▸ **Problem**
Repeat the records below exactly, beginning at the first line and finishing with the line that contains "The green cone moved from <261".

[Extracted records]
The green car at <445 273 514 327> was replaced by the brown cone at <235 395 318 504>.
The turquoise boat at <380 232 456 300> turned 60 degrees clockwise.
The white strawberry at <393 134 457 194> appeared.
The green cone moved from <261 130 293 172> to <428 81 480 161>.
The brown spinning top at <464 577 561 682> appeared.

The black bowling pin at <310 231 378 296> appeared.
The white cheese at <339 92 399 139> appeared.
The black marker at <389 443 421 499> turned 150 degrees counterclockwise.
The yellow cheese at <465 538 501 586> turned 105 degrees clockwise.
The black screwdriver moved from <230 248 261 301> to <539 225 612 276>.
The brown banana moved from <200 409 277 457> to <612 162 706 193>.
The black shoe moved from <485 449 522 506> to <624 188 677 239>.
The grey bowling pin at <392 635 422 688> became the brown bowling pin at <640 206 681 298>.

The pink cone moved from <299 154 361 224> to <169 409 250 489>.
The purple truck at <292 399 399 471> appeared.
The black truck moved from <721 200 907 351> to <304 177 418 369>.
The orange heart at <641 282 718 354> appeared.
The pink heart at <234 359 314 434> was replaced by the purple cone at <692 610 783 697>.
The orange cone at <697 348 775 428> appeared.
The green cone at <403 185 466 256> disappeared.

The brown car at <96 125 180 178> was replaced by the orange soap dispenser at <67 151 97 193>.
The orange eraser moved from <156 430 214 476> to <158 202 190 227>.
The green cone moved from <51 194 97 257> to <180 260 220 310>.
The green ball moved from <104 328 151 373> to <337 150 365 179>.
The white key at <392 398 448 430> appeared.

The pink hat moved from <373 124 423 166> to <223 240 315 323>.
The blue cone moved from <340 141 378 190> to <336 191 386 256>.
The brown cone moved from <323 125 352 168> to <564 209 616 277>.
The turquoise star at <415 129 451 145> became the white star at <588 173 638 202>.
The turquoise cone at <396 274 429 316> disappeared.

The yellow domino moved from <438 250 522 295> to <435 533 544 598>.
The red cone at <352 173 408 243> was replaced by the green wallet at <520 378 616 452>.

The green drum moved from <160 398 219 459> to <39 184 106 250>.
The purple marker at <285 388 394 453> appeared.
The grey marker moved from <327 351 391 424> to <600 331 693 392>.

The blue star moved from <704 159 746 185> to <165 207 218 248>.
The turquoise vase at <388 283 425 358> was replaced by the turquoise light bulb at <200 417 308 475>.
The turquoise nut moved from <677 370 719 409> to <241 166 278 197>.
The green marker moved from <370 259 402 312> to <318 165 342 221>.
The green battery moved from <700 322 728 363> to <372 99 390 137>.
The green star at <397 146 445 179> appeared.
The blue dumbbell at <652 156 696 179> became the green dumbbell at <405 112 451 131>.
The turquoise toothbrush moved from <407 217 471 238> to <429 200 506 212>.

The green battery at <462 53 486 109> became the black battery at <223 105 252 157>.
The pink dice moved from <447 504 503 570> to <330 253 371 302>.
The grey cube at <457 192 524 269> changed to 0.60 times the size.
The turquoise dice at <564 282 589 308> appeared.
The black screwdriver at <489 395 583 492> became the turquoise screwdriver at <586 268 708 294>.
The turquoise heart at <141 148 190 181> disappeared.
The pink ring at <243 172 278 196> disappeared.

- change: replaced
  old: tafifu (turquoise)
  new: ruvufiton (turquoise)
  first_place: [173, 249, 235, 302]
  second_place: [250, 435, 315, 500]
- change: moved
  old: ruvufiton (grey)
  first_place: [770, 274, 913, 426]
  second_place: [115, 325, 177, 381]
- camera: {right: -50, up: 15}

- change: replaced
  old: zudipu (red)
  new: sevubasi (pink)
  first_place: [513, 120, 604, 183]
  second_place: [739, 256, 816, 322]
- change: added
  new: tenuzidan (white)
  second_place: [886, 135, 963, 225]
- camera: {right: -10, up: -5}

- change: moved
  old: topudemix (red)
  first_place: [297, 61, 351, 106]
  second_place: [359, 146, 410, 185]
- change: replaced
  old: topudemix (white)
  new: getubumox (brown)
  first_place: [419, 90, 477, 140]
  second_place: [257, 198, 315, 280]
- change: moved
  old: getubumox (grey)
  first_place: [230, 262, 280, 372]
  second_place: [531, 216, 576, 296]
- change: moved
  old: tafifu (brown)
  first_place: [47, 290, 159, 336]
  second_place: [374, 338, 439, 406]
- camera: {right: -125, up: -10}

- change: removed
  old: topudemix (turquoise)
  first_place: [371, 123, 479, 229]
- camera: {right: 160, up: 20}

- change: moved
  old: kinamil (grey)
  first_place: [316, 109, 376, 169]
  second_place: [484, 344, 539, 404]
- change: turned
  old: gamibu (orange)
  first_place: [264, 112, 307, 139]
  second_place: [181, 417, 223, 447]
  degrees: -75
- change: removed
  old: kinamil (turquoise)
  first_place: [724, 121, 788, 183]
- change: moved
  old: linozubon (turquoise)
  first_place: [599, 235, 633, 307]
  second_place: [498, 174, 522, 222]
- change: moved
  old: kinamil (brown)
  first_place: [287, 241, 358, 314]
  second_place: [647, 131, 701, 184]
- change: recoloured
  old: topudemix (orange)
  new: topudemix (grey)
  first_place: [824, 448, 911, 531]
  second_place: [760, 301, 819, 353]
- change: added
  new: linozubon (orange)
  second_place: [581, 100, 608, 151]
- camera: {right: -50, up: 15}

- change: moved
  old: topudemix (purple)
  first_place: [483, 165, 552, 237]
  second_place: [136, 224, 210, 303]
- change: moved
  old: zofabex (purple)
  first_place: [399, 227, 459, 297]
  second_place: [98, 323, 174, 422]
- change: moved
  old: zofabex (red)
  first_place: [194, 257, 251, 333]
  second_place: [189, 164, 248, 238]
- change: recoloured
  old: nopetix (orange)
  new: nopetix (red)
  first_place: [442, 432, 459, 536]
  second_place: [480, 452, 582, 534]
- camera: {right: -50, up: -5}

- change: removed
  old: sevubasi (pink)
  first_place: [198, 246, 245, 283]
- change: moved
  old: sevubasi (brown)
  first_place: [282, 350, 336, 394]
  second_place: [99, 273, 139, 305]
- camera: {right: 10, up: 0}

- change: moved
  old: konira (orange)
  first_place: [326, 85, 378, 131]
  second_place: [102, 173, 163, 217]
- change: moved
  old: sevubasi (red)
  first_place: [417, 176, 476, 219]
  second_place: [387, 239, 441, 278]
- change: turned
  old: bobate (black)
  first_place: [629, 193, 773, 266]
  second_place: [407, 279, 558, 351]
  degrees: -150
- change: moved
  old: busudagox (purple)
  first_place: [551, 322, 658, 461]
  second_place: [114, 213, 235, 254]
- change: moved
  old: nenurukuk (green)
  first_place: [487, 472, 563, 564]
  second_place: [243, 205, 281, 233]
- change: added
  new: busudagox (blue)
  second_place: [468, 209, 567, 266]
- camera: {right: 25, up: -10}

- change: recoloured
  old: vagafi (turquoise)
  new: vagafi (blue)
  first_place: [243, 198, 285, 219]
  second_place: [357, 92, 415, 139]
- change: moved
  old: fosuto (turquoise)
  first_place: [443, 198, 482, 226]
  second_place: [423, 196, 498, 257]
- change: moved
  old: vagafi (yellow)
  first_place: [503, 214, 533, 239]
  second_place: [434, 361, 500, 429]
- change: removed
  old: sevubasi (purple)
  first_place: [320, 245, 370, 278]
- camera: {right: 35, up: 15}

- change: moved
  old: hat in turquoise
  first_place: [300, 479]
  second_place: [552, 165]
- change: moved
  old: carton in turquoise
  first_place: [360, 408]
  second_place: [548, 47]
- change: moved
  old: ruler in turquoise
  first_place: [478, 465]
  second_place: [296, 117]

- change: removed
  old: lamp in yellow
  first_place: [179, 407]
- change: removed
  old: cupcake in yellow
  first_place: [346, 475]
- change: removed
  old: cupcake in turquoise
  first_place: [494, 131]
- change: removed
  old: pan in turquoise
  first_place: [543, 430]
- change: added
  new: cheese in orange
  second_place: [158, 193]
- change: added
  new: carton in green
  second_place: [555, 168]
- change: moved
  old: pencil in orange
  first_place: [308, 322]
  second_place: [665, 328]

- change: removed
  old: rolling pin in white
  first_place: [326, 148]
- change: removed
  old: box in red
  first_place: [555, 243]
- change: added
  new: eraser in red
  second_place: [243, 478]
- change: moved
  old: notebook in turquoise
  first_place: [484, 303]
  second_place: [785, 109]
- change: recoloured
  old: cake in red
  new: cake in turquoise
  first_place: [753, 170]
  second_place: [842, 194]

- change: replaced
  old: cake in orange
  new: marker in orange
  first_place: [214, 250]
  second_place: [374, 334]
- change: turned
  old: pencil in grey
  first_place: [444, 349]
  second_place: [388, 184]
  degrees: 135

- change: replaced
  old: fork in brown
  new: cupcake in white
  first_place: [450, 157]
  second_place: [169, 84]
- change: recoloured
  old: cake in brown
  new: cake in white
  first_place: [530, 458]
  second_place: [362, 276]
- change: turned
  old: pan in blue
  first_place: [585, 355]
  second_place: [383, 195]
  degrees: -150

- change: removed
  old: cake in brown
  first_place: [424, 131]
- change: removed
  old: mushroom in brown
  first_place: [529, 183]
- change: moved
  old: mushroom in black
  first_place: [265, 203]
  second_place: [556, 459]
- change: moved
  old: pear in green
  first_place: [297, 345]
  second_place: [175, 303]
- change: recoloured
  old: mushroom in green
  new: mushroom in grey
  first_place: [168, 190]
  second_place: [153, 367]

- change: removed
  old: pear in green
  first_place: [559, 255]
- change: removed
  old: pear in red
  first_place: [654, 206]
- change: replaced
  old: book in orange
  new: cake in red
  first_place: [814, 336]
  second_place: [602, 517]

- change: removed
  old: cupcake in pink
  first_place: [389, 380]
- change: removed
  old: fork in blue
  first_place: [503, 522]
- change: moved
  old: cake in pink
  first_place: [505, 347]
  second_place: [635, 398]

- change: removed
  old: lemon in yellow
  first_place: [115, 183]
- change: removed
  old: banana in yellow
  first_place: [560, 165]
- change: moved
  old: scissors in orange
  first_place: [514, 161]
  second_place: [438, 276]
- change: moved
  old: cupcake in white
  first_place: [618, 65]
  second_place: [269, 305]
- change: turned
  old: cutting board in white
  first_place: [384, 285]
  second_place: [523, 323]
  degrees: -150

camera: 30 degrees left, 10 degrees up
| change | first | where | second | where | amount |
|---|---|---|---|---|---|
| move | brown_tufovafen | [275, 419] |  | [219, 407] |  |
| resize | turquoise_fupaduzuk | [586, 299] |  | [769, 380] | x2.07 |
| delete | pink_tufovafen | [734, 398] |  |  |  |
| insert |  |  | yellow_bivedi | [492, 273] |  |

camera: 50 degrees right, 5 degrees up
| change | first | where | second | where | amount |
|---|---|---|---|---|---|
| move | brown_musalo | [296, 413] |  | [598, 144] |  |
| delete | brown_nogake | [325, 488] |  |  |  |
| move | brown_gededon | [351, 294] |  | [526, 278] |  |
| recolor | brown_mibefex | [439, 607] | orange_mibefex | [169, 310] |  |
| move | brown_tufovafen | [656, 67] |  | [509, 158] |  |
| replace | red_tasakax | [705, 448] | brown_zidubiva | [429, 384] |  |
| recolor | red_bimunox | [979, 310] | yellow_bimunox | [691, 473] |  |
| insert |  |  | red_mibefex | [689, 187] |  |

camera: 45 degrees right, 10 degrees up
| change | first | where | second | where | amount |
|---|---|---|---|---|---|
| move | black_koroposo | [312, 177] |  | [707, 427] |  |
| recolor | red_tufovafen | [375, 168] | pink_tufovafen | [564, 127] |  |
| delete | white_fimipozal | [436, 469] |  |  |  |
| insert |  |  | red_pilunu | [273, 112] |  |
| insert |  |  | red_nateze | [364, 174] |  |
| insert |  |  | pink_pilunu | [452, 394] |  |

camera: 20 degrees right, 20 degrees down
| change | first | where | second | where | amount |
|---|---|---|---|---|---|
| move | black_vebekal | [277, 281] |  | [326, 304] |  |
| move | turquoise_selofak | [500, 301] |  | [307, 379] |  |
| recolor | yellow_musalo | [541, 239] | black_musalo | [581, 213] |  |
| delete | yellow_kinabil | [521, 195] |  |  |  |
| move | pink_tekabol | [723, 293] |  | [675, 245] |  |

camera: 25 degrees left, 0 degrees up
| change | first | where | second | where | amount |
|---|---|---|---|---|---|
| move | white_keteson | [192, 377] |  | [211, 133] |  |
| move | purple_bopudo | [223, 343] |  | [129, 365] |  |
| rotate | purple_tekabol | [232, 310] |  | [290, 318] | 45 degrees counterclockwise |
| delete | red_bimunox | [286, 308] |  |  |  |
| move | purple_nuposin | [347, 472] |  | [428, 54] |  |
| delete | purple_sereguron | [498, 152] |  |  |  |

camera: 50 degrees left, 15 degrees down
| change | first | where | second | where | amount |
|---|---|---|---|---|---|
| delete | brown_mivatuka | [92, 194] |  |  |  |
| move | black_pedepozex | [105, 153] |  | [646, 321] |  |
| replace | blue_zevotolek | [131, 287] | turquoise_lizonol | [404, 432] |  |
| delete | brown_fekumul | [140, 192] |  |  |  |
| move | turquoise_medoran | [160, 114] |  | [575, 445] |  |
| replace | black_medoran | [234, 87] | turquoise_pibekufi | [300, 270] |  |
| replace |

▸ **Response for this exercise**
The green car at <445 273 514 327> was replaced by the brown cone at <235 395 318 504>.
The turquoise boat at <380 232 456 300> turned 60 degrees clockwise.
The white strawberry at <393 134 457 194> appeared.
The green cone moved from <261 130 293 172> to <428 81 480 161>.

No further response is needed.